Entries taken from a collection:
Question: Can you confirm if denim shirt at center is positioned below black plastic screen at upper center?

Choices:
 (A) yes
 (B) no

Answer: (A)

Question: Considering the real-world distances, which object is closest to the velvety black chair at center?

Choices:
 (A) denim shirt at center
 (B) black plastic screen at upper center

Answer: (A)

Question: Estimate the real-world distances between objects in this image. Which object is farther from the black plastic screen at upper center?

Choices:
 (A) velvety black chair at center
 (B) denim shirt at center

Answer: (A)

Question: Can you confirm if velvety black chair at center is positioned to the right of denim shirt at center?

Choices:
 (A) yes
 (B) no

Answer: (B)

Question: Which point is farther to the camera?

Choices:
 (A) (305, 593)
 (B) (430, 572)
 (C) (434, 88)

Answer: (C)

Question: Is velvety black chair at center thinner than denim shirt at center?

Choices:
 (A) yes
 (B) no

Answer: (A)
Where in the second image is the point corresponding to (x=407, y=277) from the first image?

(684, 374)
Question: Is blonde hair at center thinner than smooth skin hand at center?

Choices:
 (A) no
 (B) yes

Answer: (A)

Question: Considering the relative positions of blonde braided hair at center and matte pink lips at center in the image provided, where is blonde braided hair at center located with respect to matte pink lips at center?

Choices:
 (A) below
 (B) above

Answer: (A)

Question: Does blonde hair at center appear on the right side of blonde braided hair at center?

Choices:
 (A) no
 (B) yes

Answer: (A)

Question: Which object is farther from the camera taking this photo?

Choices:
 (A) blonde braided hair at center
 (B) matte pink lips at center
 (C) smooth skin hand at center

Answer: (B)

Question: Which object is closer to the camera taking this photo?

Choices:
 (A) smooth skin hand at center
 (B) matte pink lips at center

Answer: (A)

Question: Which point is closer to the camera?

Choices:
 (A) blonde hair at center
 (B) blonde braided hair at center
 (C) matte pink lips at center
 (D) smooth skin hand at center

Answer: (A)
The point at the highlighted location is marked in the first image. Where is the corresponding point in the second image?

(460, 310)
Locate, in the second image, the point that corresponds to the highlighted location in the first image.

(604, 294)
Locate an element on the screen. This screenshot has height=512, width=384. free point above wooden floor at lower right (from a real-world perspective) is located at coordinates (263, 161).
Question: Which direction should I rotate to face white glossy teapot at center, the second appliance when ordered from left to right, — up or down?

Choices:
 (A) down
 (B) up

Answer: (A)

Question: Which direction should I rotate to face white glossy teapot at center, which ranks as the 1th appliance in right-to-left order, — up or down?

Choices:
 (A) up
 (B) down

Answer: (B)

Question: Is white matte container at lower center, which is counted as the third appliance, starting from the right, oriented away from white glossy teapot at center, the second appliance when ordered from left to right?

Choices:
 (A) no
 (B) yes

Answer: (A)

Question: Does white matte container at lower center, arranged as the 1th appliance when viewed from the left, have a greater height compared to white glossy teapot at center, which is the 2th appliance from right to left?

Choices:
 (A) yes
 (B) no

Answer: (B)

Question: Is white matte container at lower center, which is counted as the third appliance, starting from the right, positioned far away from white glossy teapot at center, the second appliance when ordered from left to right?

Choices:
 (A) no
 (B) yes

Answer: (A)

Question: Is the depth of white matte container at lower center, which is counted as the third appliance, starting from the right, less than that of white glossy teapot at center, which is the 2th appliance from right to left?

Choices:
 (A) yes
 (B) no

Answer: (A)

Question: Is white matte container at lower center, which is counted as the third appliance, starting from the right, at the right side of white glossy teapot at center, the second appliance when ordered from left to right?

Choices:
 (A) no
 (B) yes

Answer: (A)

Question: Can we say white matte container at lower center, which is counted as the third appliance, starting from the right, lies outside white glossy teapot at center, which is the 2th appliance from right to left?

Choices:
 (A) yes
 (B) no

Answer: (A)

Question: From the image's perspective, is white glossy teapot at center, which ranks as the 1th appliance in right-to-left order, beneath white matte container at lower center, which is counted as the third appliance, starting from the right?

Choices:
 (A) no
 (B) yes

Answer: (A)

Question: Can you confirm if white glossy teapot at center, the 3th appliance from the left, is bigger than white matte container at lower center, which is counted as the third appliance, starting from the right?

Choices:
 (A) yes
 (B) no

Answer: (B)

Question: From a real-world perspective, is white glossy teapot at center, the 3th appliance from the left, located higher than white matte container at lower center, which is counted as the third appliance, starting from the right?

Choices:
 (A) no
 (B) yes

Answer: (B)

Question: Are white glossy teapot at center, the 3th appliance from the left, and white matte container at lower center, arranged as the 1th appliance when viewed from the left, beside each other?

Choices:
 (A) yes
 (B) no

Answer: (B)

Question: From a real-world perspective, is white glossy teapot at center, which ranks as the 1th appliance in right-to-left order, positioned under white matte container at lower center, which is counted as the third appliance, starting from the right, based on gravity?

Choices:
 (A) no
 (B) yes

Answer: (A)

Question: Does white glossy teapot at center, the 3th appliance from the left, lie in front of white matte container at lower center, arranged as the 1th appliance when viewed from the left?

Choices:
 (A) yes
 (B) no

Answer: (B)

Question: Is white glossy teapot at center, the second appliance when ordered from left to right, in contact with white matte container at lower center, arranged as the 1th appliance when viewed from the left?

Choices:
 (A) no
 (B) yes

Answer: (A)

What needs to be done:
Copy out every one of the records above word for word, leaving nothing out.

Result of the exercise:
Question: Can you confirm if denim shirt at center is positioned below black plastic screen at upper center?

Choices:
 (A) yes
 (B) no

Answer: (A)

Question: Considering the real-world distances, which object is closest to the velvety black chair at center?

Choices:
 (A) denim shirt at center
 (B) black plastic screen at upper center

Answer: (A)

Question: Estimate the real-world distances between objects in this image. Which object is farther from the black plastic screen at upper center?

Choices:
 (A) velvety black chair at center
 (B) denim shirt at center

Answer: (A)

Question: Can you confirm if velvety black chair at center is positioned to the right of denim shirt at center?

Choices:
 (A) yes
 (B) no

Answer: (B)

Question: Which point is farther to the camera?

Choices:
 (A) (305, 593)
 (B) (430, 572)
 (C) (434, 88)

Answer: (C)

Question: Is velvety black chair at center thinner than denim shirt at center?

Choices:
 (A) yes
 (B) no

Answer: (A)
Where in the second image is the point corresponding to (x=407, y=277) from the first image?

(684, 374)
Question: Is blonde hair at center thinner than smooth skin hand at center?

Choices:
 (A) no
 (B) yes

Answer: (A)

Question: Considering the relative positions of blonde braided hair at center and matte pink lips at center in the image provided, where is blonde braided hair at center located with respect to matte pink lips at center?

Choices:
 (A) below
 (B) above

Answer: (A)

Question: Does blonde hair at center appear on the right side of blonde braided hair at center?

Choices:
 (A) no
 (B) yes

Answer: (A)

Question: Which object is farther from the camera taking this photo?

Choices:
 (A) blonde braided hair at center
 (B) matte pink lips at center
 (C) smooth skin hand at center

Answer: (B)

Question: Which object is closer to the camera taking this photo?

Choices:
 (A) smooth skin hand at center
 (B) matte pink lips at center

Answer: (A)

Question: Which point is closer to the camera?

Choices:
 (A) blonde hair at center
 (B) blonde braided hair at center
 (C) matte pink lips at center
 (D) smooth skin hand at center

Answer: (A)
The point at the highlighted location is marked in the first image. Where is the corresponding point in the second image?

(460, 310)
Locate, in the second image, the point that corresponds to the highlighted location in the first image.

(604, 294)
Locate an element on the screen. This screenshot has height=512, width=384. free point above wooden floor at lower right (from a real-world perspective) is located at coordinates (263, 161).
Question: Which direction should I rotate to face white glossy teapot at center, the second appliance when ordered from left to right, — up or down?

Choices:
 (A) down
 (B) up

Answer: (A)

Question: Which direction should I rotate to face white glossy teapot at center, which ranks as the 1th appliance in right-to-left order, — up or down?

Choices:
 (A) up
 (B) down

Answer: (B)

Question: Is white matte container at lower center, which is counted as the third appliance, starting from the right, oriented away from white glossy teapot at center, the second appliance when ordered from left to right?

Choices:
 (A) no
 (B) yes

Answer: (A)

Question: Does white matte container at lower center, arranged as the 1th appliance when viewed from the left, have a greater height compared to white glossy teapot at center, which is the 2th appliance from right to left?

Choices:
 (A) yes
 (B) no

Answer: (B)

Question: Is white matte container at lower center, which is counted as the third appliance, starting from the right, positioned far away from white glossy teapot at center, the second appliance when ordered from left to right?

Choices:
 (A) no
 (B) yes

Answer: (A)

Question: Is the depth of white matte container at lower center, which is counted as the third appliance, starting from the right, less than that of white glossy teapot at center, which is the 2th appliance from right to left?

Choices:
 (A) yes
 (B) no

Answer: (A)

Question: Is white matte container at lower center, which is counted as the third appliance, starting from the right, at the right side of white glossy teapot at center, the second appliance when ordered from left to right?

Choices:
 (A) no
 (B) yes

Answer: (A)

Question: Can we say white matte container at lower center, which is counted as the third appliance, starting from the right, lies outside white glossy teapot at center, which is the 2th appliance from right to left?

Choices:
 (A) yes
 (B) no

Answer: (A)

Question: From the image's perspective, is white glossy teapot at center, which ranks as the 1th appliance in right-to-left order, beneath white matte container at lower center, which is counted as the third appliance, starting from the right?

Choices:
 (A) no
 (B) yes

Answer: (A)

Question: Can you confirm if white glossy teapot at center, the 3th appliance from the left, is bigger than white matte container at lower center, which is counted as the third appliance, starting from the right?

Choices:
 (A) yes
 (B) no

Answer: (B)

Question: From a real-world perspective, is white glossy teapot at center, the 3th appliance from the left, located higher than white matte container at lower center, which is counted as the third appliance, starting from the right?

Choices:
 (A) no
 (B) yes

Answer: (B)

Question: Are white glossy teapot at center, the 3th appliance from the left, and white matte container at lower center, arranged as the 1th appliance when viewed from the left, beside each other?

Choices:
 (A) yes
 (B) no

Answer: (B)

Question: From a real-world perspective, is white glossy teapot at center, which ranks as the 1th appliance in right-to-left order, positioned under white matte container at lower center, which is counted as the third appliance, starting from the right, based on gravity?

Choices:
 (A) no
 (B) yes

Answer: (A)

Question: Does white glossy teapot at center, the 3th appliance from the left, lie in front of white matte container at lower center, arranged as the 1th appliance when viewed from the left?

Choices:
 (A) yes
 (B) no

Answer: (B)

Question: Is white glossy teapot at center, the second appliance when ordered from left to right, in contact with white matte container at lower center, arranged as the 1th appliance when viewed from the left?

Choices:
 (A) no
 (B) yes

Answer: (A)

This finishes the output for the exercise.